- What to produce
Please give the number of lines in the records below that include "diode", with no other output.

===== Data for processing =====

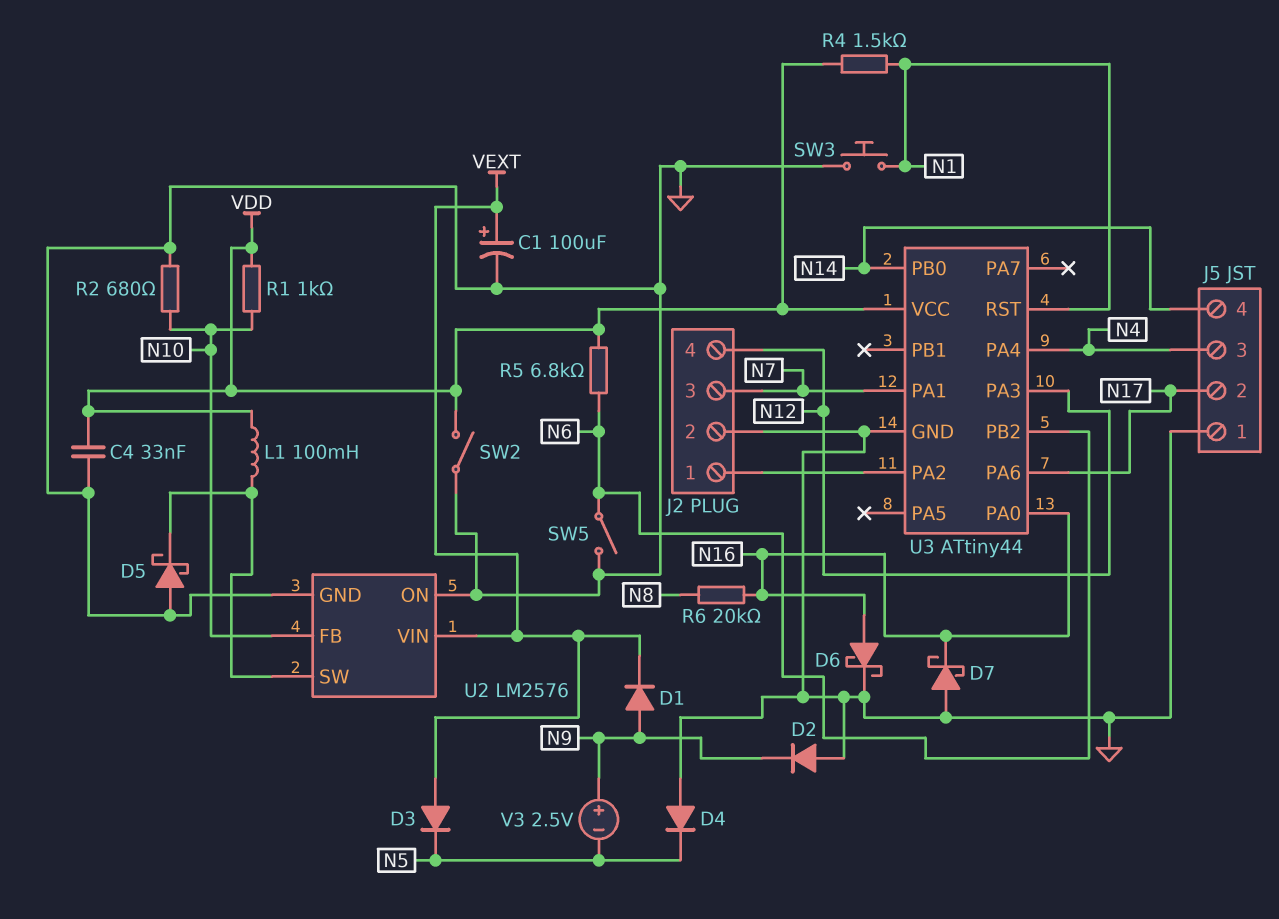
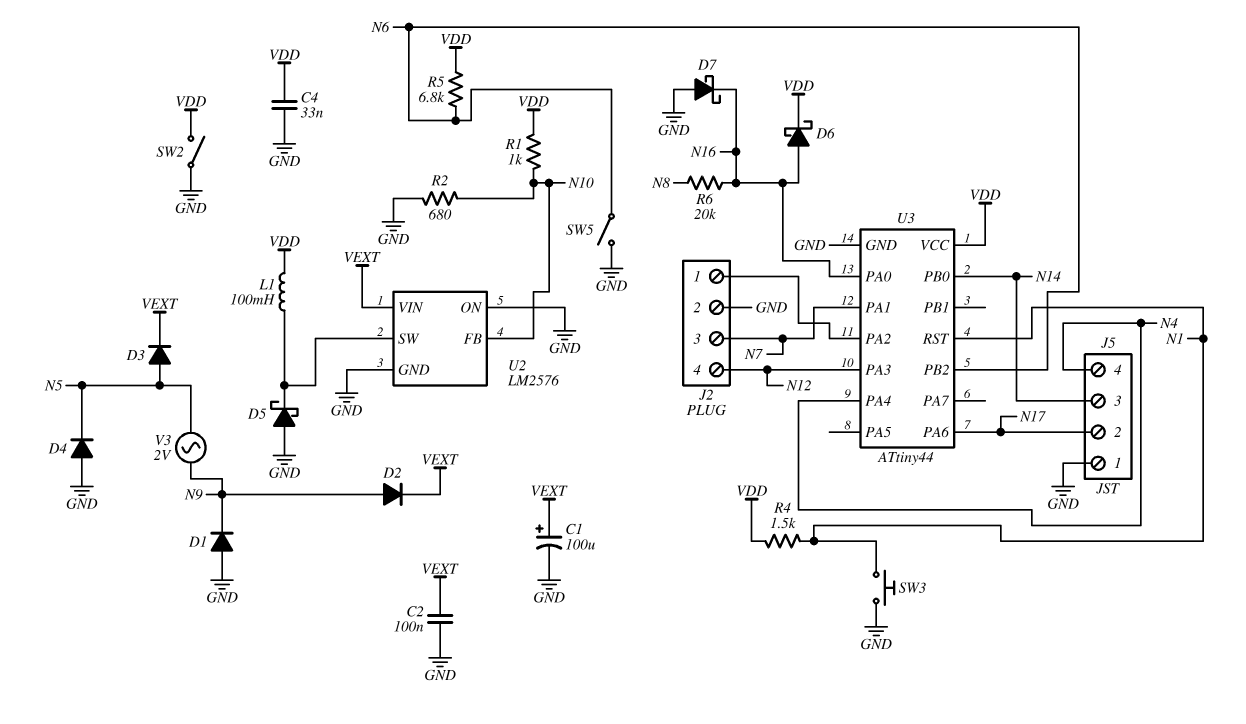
C2: none -> 100nF (GND, VEXT)
D1: diode (A N9, K VEXT) -> diode (A GND, K N9)
D2: diode (A GND, K N9) -> diode (A N9, K VEXT)
D3: diode (A VEXT, K N5) -> diode (A N5, K VEXT)
D6: schottky (A N16, K GND) -> schottky (A N16, K VDD)
J5 pin 3: N4 -> N14
J5 pin 4: N14 -> N4
V3: 2.5V (plus N9, minus N5) -> AC 2V (N5, N9)

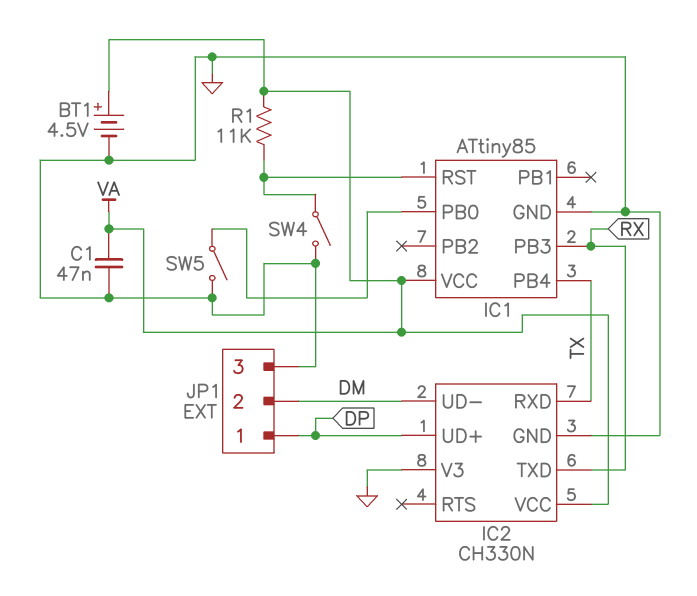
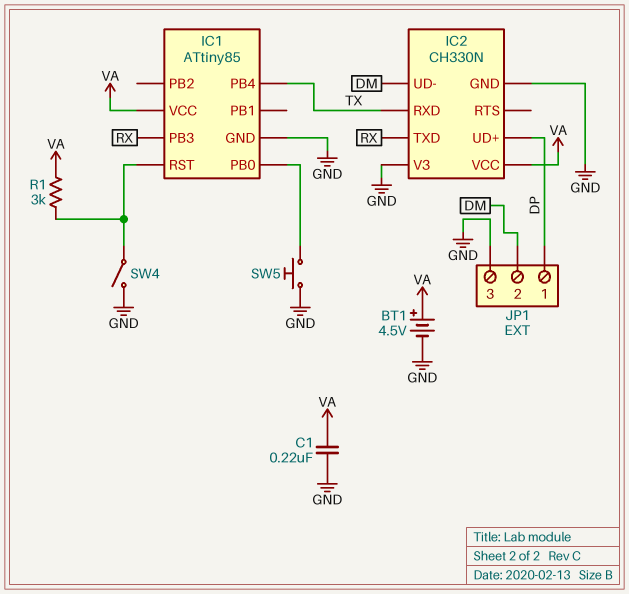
C1: 47nF (GND, VA) -> 220nF (GND, VA)
R1: 11k (IC1/RST, VA) -> 3k (IC1/RST, VA)
SW5: switch (GND, IC1/PB0) -> button (GND, IC1/PB0)

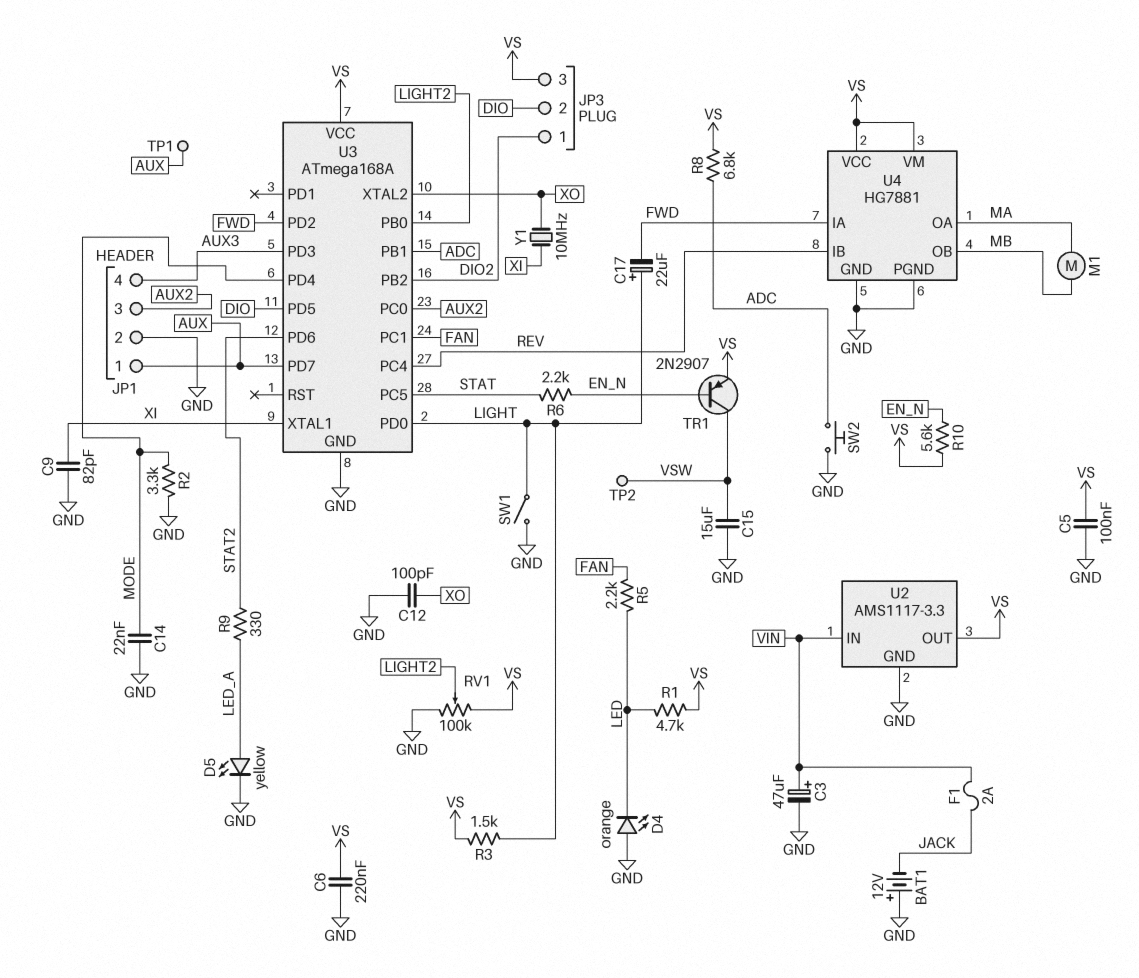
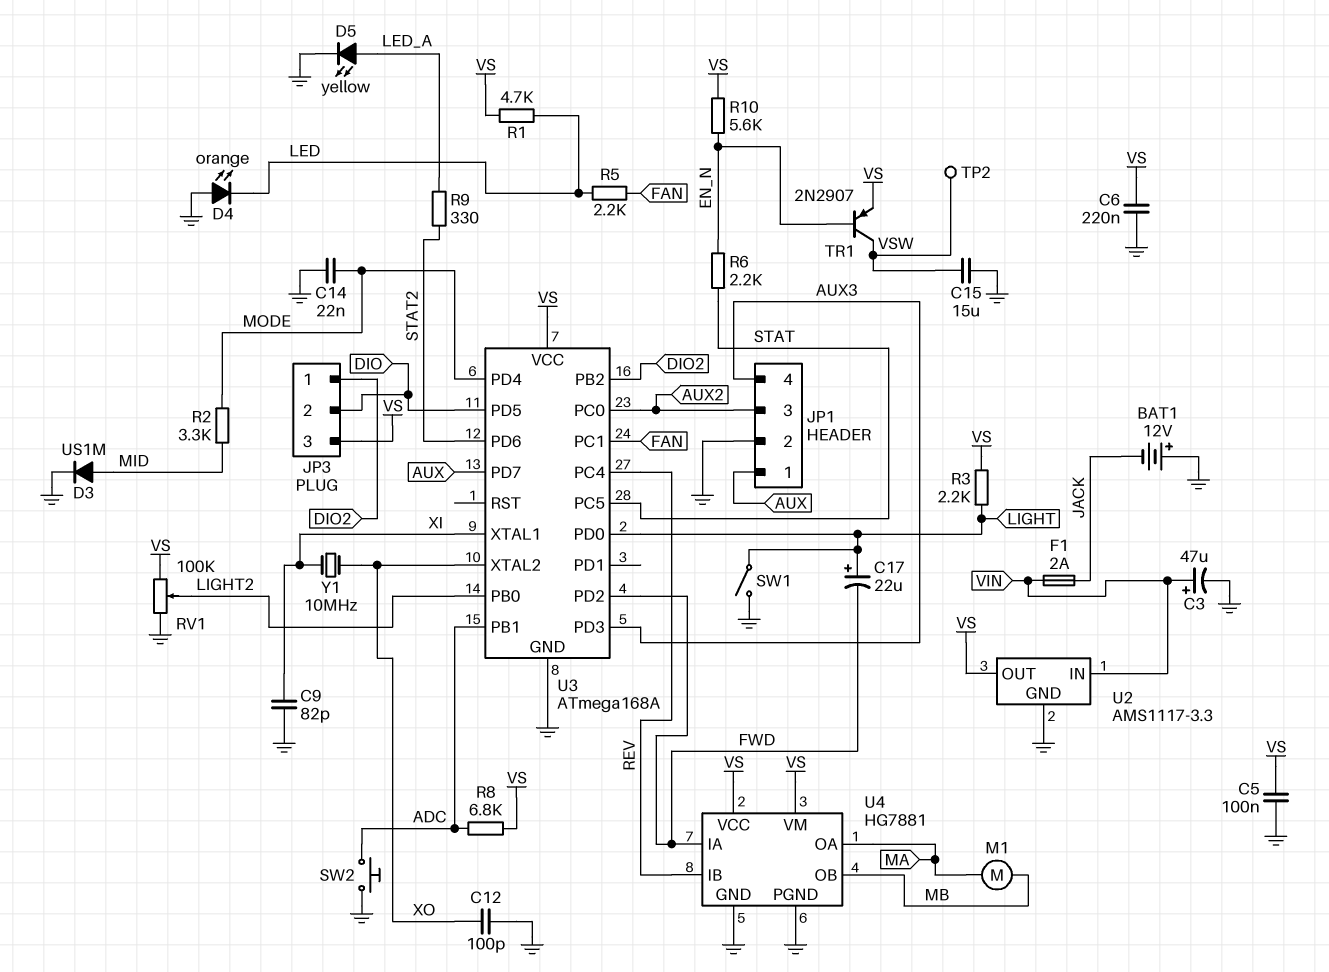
D3: none -> diode US1M (A MID, K GND)
R2: 3.3k (GND, MODE) -> 3.3k (MID, MODE)
R3: 1.5k (LIGHT, VS) -> 2.2k (LIGHT, VS)
TP1: test point (AUX) -> none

=====

- Finished exercise
4